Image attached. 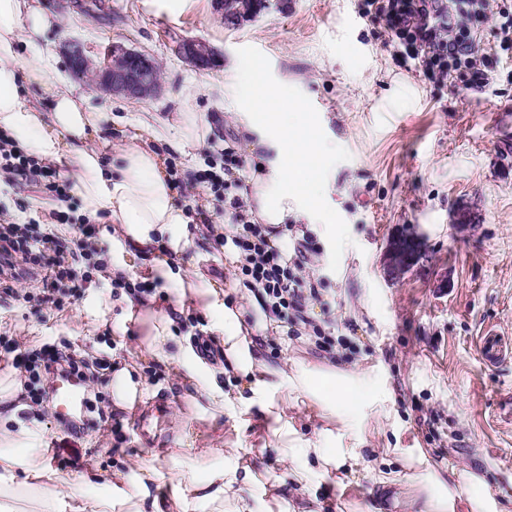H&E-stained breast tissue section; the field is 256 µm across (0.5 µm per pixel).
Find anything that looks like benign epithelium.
<instances>
[{
  "mask_svg": "<svg viewBox=\"0 0 512 512\" xmlns=\"http://www.w3.org/2000/svg\"><path fill=\"white\" fill-rule=\"evenodd\" d=\"M215 4L222 11L226 24L237 25L244 18L258 15L267 2L243 0L236 12L226 10L224 0H215ZM174 53L199 70H209L215 66L216 52L204 40L180 39L174 46ZM66 59L75 77L111 95L136 100L153 95L160 87L157 61L144 52L120 44L106 47L102 58L95 64L84 47L73 41L67 49ZM420 254L421 244L417 239L406 237L392 240L389 244L390 270L399 272L409 268Z\"/></svg>",
  "mask_w": 512,
  "mask_h": 512,
  "instance_id": "7a95c632",
  "label": "benign epithelium"
}]
</instances>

* * *

**Short task**
Each line from the one containing "Find anything that" to the end of the listing above should be copied exactly, and nothing else.

**Result of this exercise**
Find anything that looks like benign epithelium.
<instances>
[{
  "mask_svg": "<svg viewBox=\"0 0 512 512\" xmlns=\"http://www.w3.org/2000/svg\"><path fill=\"white\" fill-rule=\"evenodd\" d=\"M215 4L222 11L226 24L237 25L244 18L258 15L267 2L243 0L236 12L226 10L224 0H215ZM174 53L199 70H209L215 66L216 52L204 40L180 39L174 46ZM66 59L75 77L111 95L136 100L153 95L160 87L157 61L144 52L120 44L106 47L102 58L95 64L84 47L73 41L67 49ZM420 254L421 244L417 239L406 237L392 240L389 244L390 270L399 272L409 268Z\"/></svg>",
  "mask_w": 512,
  "mask_h": 512,
  "instance_id": "7a95c632",
  "label": "benign epithelium"
}]
</instances>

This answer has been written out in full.